DATASET CONTENT START

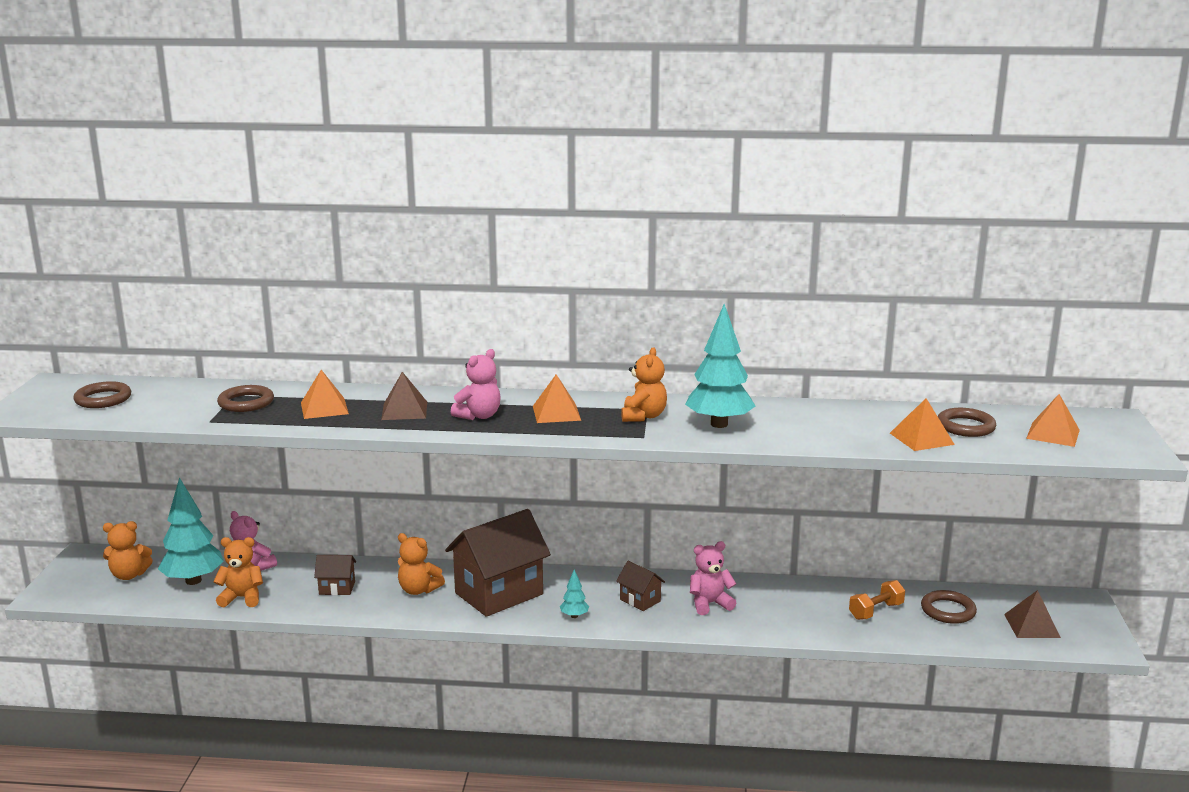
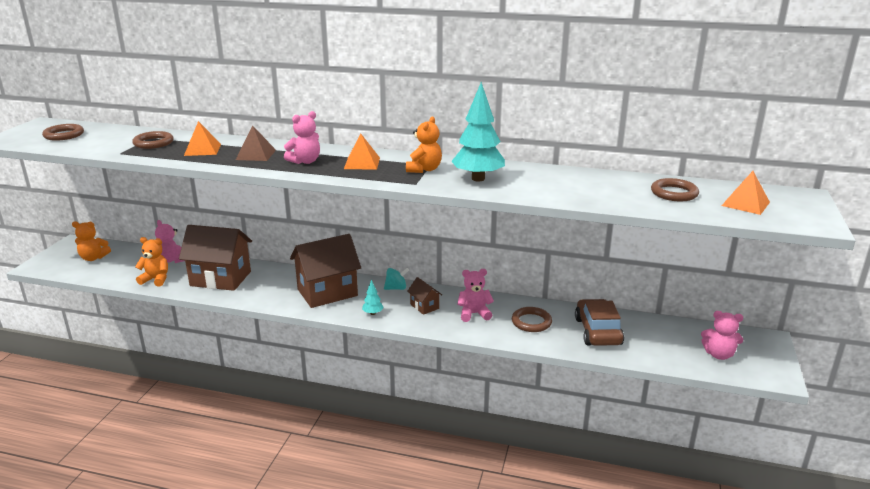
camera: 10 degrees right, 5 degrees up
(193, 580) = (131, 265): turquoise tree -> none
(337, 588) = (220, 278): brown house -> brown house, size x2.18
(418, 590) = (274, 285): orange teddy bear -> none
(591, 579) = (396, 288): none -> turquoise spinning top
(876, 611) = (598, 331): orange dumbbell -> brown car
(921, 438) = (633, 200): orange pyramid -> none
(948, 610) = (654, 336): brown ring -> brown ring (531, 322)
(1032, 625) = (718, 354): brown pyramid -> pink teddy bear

DATASET CONTENT END

▶ _YOUR OBJECTIVE_
Please count the lines above that contain the word "orange", and reply with the number alone.

▶ _REPLY_
3